▶ What to do:
In the material below, find each line holding the string "blue" and copy it.

▶ Dataset records:
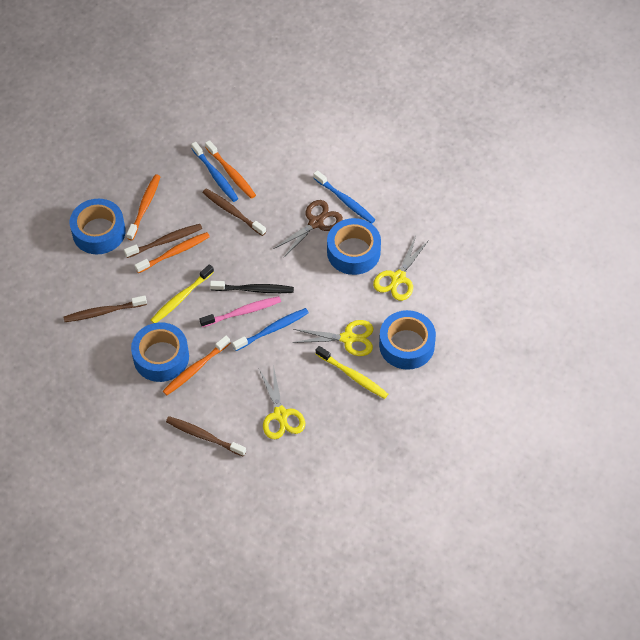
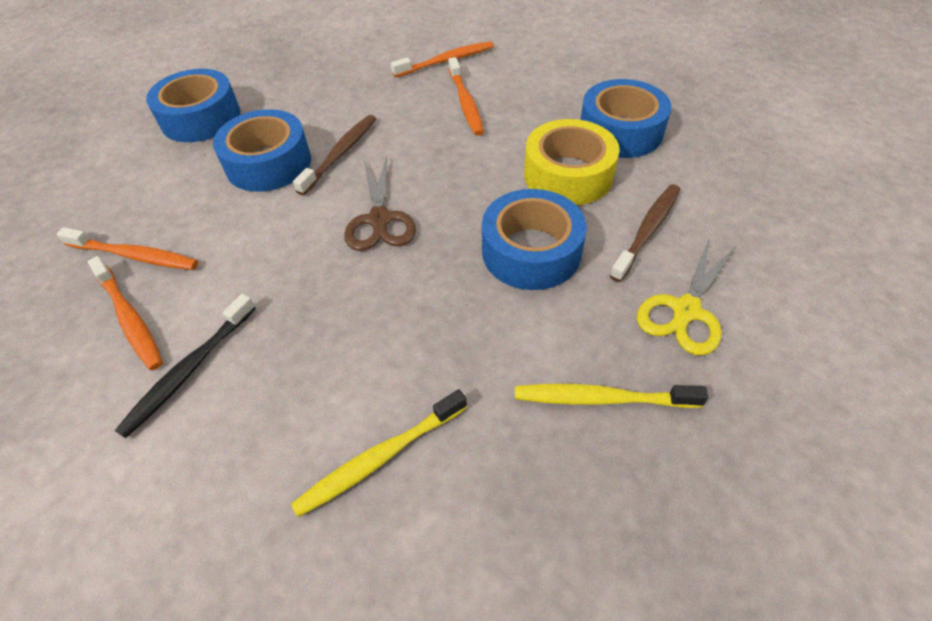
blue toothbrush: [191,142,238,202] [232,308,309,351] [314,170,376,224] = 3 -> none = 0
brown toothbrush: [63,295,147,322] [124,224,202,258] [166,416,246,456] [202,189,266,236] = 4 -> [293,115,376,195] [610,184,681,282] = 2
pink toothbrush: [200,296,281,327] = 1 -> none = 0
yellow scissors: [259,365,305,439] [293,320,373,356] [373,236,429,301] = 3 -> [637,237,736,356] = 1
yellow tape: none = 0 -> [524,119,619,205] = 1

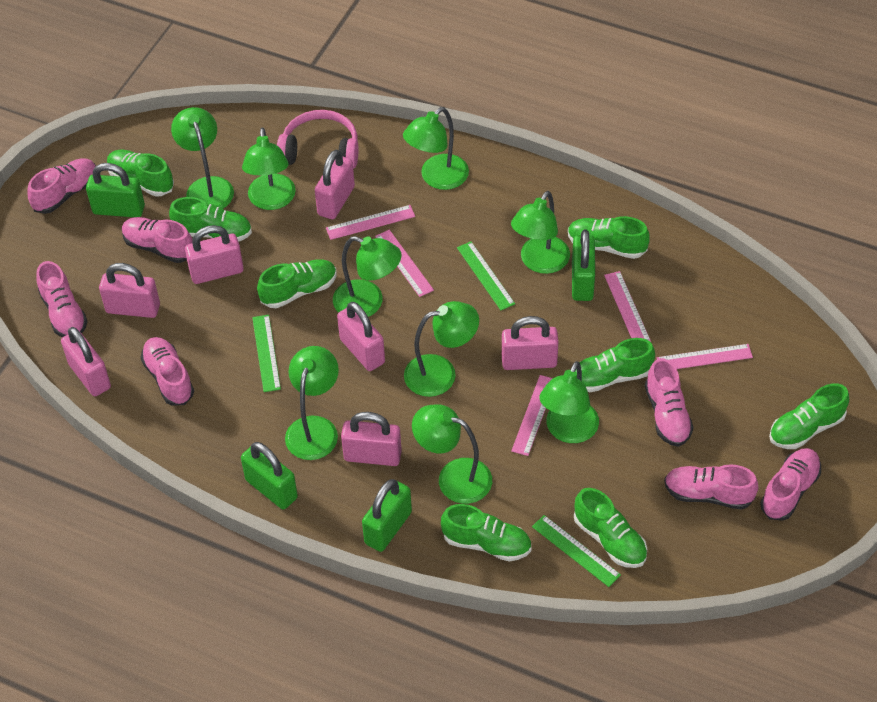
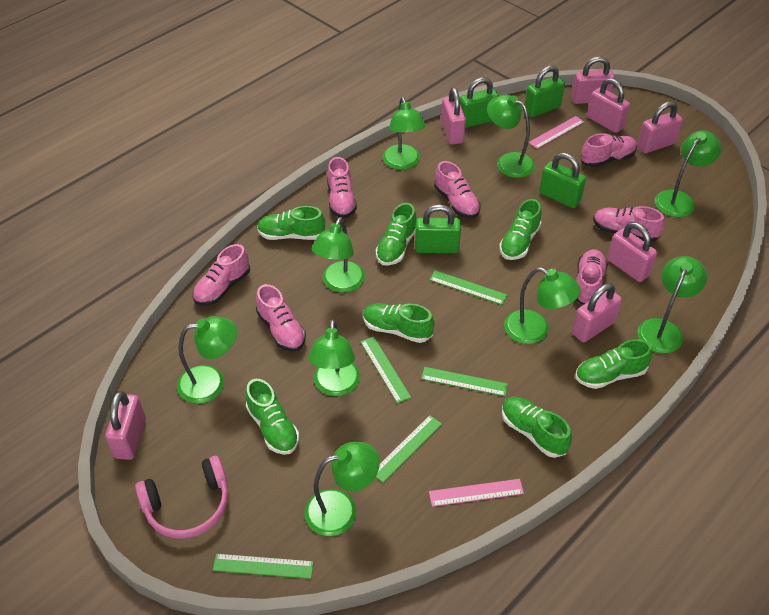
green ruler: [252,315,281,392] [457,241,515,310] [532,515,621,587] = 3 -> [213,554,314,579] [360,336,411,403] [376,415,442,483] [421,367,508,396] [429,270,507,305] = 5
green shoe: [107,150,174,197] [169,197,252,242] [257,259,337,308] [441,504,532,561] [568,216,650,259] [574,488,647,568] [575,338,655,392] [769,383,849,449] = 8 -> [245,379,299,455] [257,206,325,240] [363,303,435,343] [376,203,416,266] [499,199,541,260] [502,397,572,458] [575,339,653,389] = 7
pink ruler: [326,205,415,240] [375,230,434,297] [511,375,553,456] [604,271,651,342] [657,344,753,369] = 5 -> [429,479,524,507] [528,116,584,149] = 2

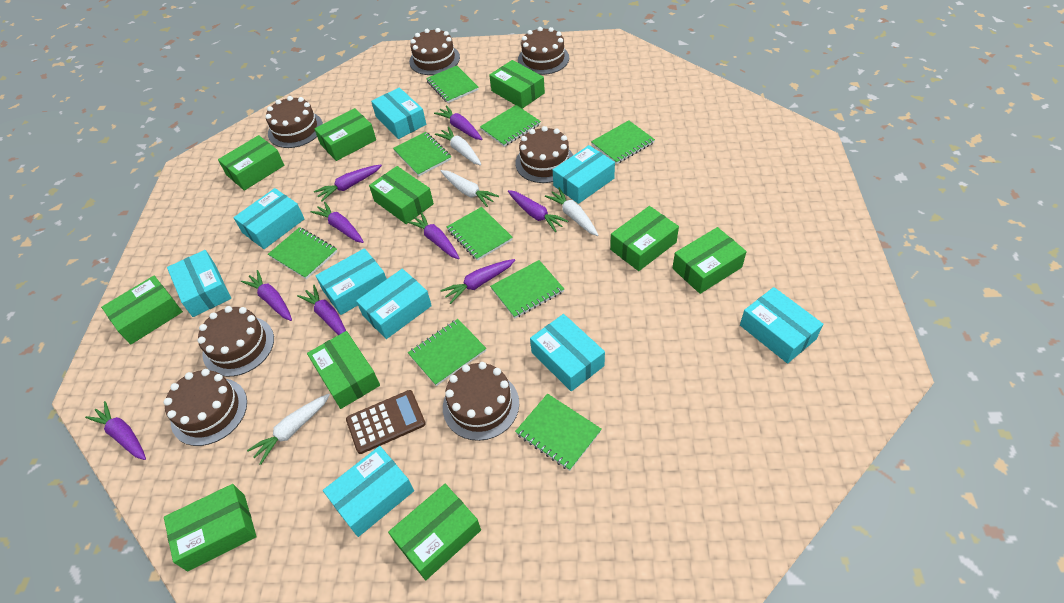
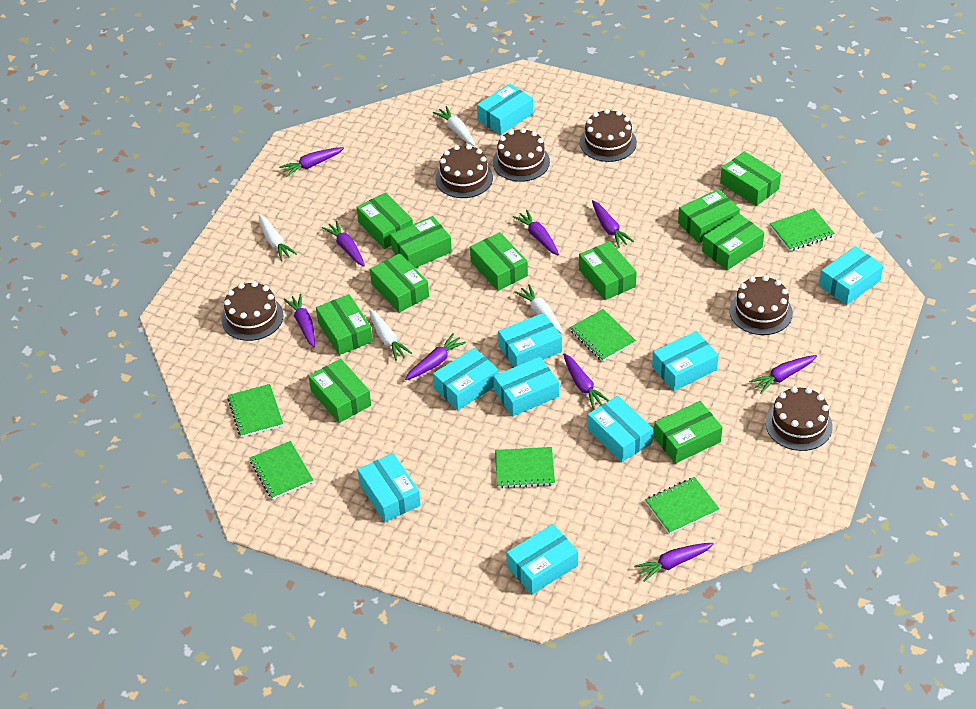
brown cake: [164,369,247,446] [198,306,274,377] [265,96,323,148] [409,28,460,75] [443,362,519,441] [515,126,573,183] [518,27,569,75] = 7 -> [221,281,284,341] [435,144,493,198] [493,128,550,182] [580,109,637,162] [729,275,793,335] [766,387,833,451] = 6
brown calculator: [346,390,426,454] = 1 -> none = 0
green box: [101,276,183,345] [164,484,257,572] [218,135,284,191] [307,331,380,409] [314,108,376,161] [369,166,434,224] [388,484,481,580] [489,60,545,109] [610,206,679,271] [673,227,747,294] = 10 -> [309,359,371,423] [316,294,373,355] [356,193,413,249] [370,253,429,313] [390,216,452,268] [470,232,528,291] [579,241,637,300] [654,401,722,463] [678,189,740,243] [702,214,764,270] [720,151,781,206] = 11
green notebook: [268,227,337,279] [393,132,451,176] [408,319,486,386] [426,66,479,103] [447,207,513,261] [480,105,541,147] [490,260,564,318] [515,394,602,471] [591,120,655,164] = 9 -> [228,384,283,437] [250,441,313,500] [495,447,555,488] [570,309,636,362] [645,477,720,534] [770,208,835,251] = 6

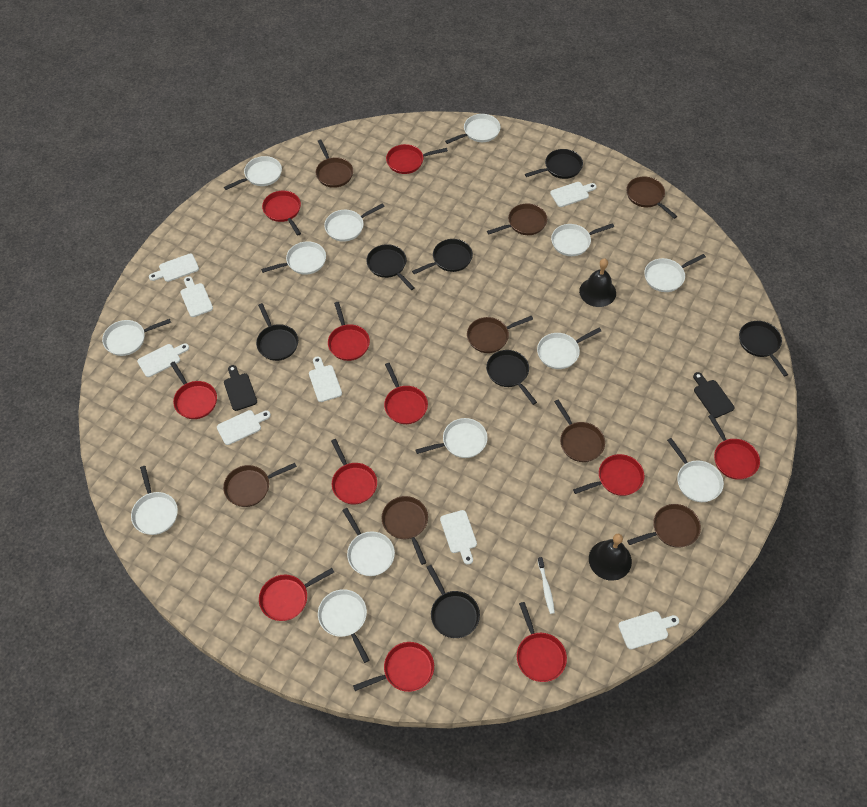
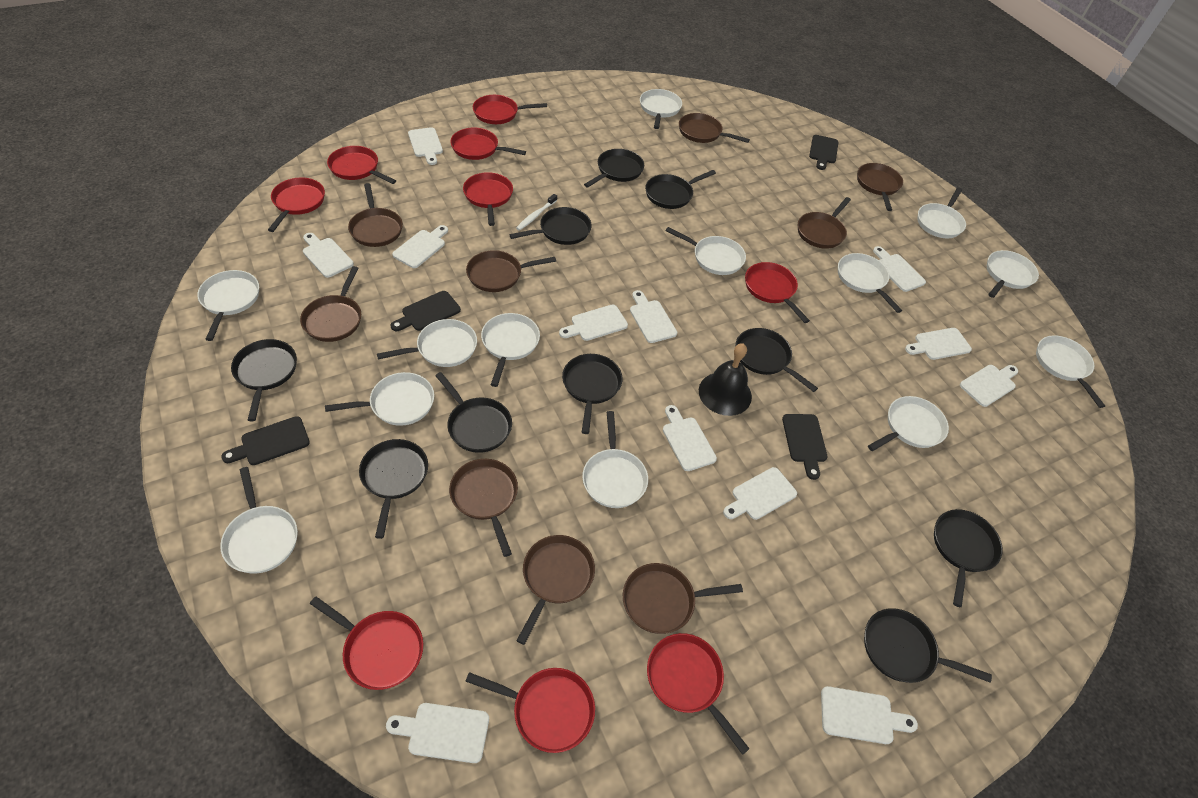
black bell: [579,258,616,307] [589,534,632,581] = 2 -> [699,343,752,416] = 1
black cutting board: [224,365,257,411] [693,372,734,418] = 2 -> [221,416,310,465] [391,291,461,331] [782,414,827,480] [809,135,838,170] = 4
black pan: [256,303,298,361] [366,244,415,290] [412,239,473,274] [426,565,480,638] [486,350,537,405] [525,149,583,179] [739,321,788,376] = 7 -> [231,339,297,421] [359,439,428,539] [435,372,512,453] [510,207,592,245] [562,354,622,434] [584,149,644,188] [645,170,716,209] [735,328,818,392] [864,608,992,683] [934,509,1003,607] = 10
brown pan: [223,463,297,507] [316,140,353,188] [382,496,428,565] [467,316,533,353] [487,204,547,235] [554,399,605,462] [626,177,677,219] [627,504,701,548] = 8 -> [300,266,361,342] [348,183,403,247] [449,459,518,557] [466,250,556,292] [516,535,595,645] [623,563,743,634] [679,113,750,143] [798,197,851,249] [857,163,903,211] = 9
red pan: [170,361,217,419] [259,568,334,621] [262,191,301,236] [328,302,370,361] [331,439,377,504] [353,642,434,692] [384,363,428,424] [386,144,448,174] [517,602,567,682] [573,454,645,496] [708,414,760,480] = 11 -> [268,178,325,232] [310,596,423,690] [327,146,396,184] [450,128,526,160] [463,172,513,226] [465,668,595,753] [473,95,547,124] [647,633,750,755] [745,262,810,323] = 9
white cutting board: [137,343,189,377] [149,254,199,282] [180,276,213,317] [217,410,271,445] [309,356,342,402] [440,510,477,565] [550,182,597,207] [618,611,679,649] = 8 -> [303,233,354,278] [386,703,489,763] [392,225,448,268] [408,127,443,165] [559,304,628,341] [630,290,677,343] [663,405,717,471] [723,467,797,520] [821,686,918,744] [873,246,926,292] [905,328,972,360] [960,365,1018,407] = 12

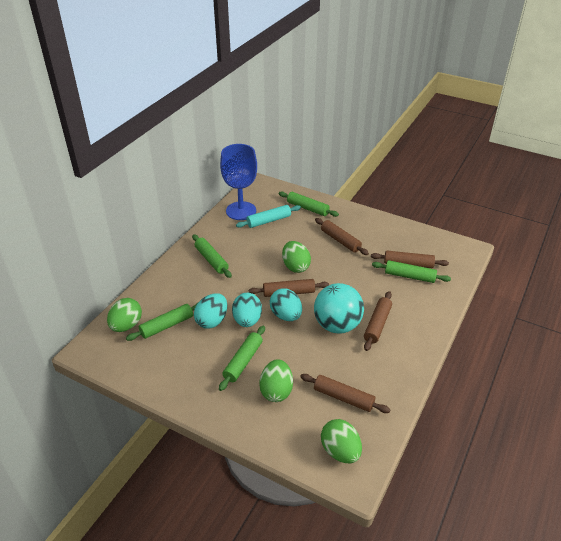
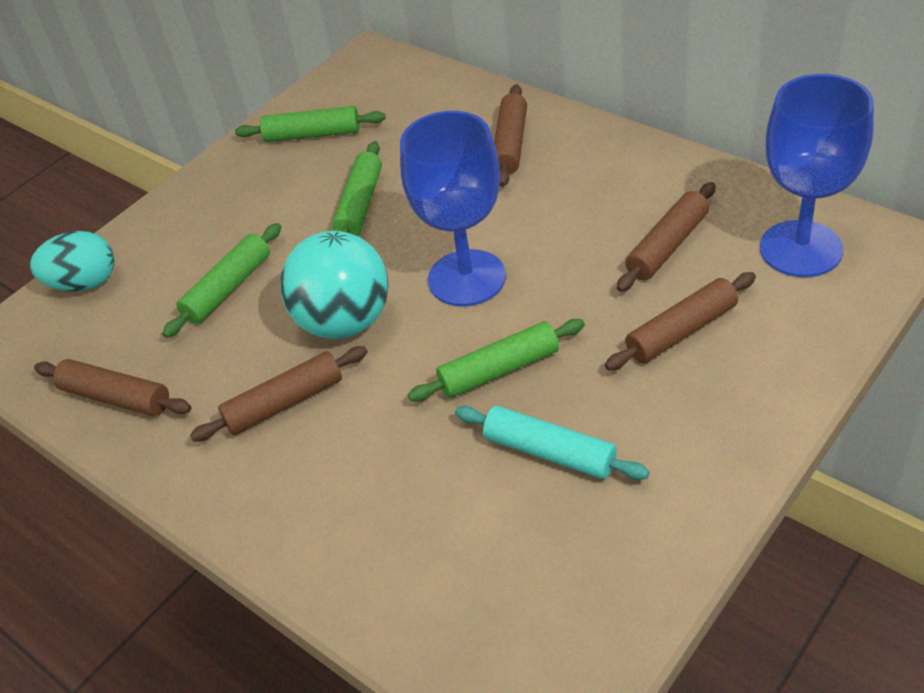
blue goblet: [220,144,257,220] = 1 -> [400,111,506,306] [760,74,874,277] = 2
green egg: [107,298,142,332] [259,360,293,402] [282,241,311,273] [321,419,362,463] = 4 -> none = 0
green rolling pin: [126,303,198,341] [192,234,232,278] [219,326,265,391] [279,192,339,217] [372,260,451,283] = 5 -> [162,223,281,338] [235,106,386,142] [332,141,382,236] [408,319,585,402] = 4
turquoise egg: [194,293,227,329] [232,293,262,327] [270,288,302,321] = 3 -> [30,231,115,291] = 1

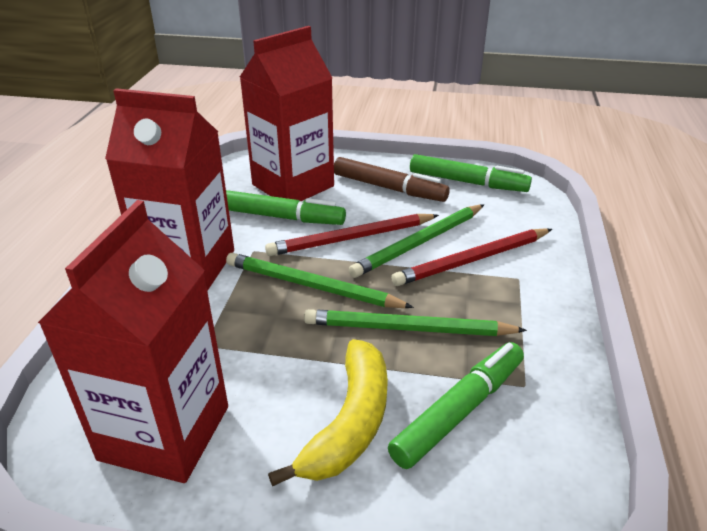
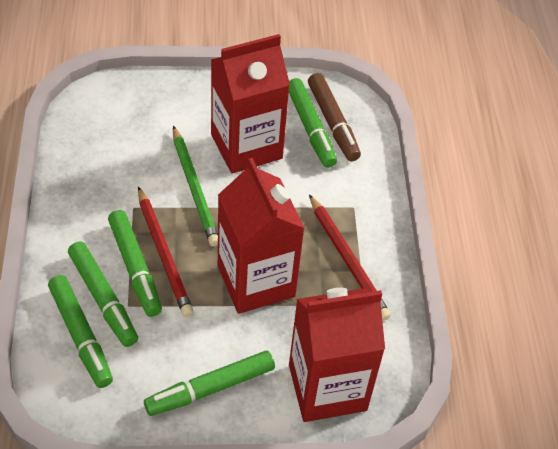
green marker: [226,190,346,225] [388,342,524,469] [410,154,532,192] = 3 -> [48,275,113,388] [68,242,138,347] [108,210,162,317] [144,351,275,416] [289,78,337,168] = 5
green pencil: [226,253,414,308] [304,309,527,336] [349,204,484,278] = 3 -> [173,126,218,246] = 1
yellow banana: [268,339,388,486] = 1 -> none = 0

▶ Expected answer:
blue toothbrush: [191,142,238,202] [232,308,309,351] [314,170,376,224] = 3 -> none = 0
blue goblet: [220,144,257,220] = 1 -> [400,111,506,306] [760,74,874,277] = 2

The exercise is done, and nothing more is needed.